====== Supplied records
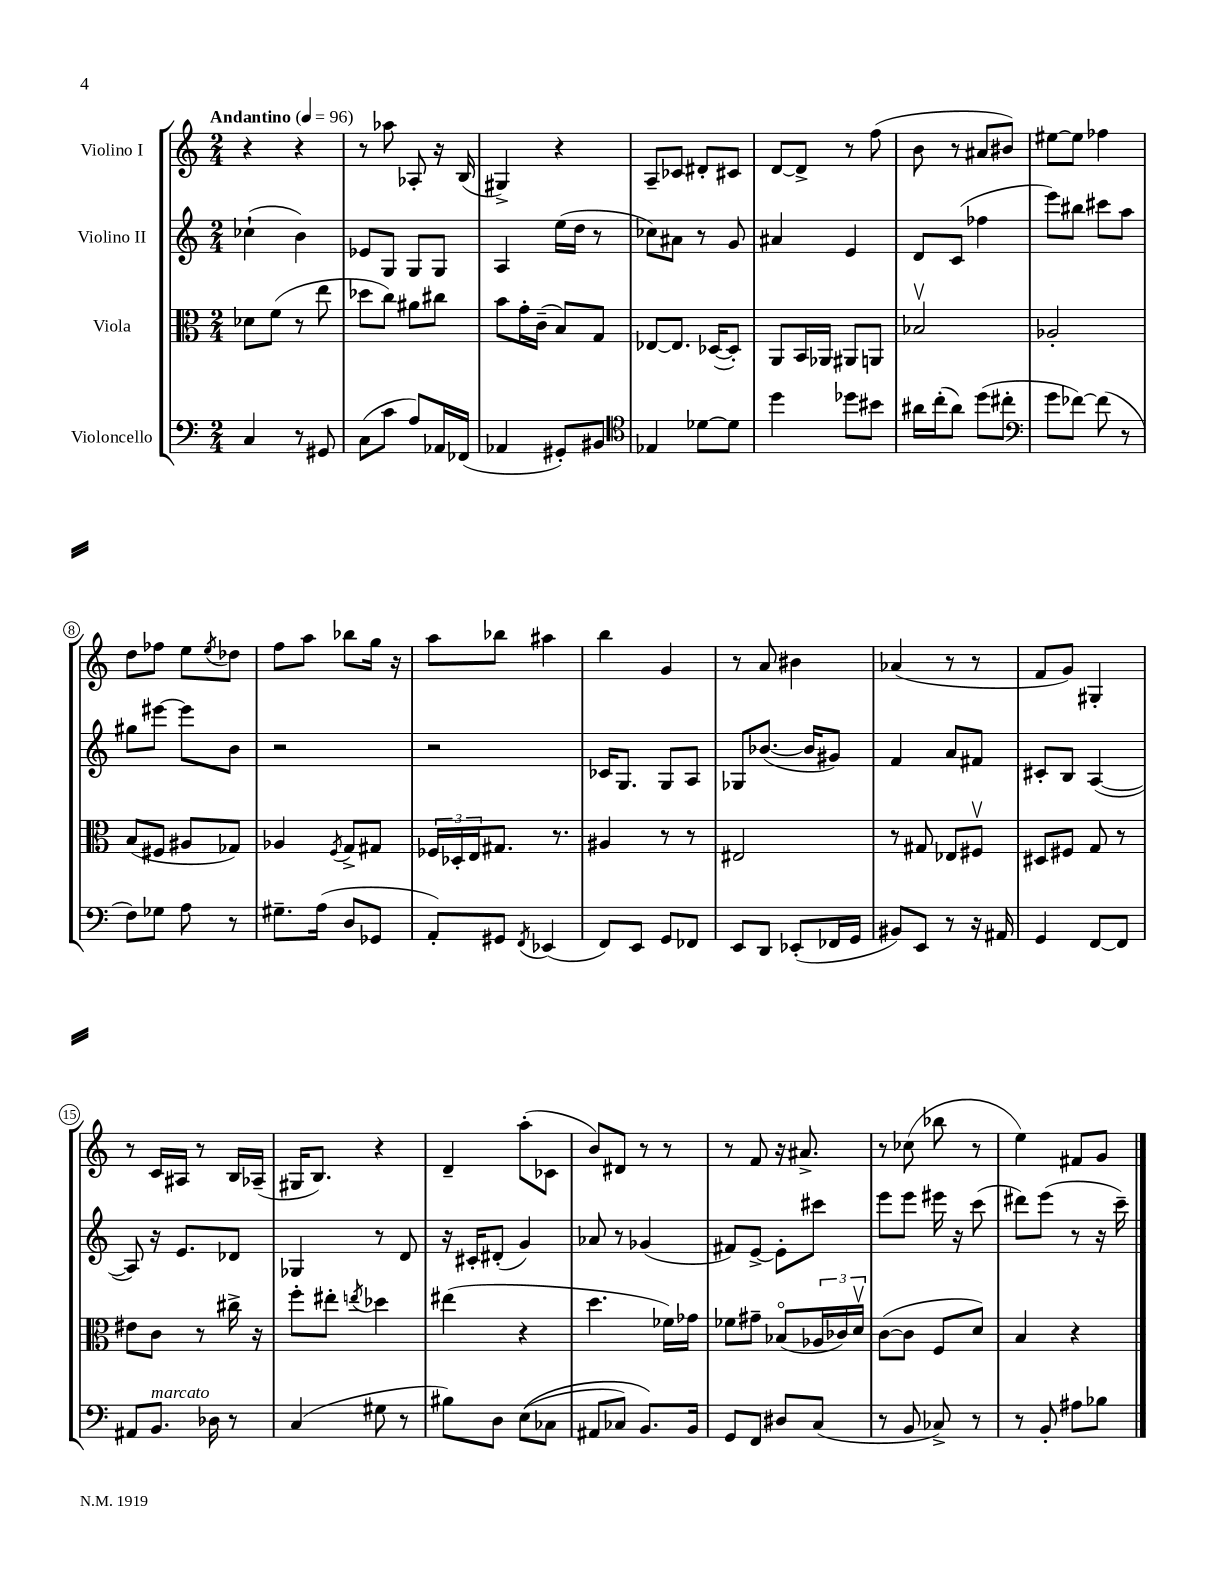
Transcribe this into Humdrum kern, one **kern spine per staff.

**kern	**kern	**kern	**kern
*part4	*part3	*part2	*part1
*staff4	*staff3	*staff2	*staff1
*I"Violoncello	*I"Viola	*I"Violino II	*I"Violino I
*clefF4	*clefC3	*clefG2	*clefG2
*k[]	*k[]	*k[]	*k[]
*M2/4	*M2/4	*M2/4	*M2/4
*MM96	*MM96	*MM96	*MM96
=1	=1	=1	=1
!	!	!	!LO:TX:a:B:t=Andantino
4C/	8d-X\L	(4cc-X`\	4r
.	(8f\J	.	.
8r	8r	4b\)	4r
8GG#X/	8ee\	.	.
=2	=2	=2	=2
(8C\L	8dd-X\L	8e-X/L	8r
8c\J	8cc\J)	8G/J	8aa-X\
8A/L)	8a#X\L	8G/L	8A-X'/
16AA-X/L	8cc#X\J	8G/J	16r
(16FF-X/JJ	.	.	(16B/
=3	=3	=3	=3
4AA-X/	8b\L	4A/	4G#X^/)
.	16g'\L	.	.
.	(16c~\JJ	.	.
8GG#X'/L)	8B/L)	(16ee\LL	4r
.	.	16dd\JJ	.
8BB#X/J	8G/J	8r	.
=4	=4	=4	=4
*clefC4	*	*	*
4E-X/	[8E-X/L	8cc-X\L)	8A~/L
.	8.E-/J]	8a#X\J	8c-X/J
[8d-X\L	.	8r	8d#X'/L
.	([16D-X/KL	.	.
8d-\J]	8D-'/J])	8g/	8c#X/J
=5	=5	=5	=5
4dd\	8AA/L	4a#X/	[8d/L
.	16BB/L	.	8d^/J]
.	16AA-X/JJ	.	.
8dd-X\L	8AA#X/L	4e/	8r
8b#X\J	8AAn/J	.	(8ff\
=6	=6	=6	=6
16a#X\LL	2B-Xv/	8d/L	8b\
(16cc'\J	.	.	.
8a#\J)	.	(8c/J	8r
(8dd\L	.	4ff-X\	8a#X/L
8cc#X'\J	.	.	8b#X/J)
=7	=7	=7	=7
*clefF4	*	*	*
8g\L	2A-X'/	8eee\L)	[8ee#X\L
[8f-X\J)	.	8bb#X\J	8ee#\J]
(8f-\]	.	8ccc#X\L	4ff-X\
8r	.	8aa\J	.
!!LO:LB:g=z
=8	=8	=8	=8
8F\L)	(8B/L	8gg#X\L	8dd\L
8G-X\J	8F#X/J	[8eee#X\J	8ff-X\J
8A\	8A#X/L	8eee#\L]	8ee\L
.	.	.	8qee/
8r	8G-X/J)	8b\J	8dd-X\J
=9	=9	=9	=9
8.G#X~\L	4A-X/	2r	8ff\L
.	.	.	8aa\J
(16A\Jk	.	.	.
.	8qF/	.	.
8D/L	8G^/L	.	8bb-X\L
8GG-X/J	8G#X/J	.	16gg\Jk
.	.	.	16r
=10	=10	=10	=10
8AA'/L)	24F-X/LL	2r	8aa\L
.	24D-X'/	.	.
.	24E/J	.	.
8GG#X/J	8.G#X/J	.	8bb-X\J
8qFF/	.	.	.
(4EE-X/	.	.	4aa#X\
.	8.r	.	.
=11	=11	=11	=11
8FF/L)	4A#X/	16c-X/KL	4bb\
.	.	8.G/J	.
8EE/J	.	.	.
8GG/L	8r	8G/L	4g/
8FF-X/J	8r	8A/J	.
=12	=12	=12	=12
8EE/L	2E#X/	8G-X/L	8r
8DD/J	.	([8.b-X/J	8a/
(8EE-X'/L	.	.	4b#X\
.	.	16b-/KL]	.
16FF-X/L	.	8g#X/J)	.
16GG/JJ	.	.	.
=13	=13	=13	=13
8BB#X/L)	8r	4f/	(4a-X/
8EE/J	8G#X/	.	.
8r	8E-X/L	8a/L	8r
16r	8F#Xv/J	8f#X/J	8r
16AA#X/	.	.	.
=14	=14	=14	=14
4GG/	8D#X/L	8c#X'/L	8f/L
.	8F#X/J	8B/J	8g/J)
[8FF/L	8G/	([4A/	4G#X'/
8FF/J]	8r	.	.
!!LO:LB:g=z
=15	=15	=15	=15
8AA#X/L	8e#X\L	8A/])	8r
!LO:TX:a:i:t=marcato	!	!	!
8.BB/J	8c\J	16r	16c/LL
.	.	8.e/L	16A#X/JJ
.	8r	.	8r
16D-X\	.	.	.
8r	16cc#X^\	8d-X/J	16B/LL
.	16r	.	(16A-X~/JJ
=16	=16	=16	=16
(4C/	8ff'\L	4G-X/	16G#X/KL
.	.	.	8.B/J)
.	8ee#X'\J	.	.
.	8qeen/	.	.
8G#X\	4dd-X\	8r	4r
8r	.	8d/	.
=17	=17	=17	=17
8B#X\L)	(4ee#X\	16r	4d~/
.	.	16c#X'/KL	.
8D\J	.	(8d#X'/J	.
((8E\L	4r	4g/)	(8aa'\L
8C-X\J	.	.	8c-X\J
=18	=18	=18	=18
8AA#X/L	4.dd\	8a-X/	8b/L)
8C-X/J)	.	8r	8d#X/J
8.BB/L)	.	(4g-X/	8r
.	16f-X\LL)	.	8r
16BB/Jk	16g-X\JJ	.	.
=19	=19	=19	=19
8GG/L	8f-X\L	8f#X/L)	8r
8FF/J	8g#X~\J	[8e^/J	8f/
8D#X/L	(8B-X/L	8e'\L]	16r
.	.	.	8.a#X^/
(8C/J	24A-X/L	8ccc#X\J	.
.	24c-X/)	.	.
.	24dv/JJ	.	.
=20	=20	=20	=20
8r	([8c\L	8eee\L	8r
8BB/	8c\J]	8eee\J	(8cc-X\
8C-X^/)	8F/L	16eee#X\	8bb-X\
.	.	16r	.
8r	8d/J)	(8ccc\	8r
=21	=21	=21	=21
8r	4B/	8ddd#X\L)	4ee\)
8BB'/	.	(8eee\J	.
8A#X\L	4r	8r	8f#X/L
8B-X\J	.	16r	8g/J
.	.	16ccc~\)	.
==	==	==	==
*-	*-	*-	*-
============
### What is expected
List every line of the records above that contains the string "kern".

### Solution
Transcribe this into Humdrum kern, one **kern spine per staff.
**kern	**kern	**kern	**kern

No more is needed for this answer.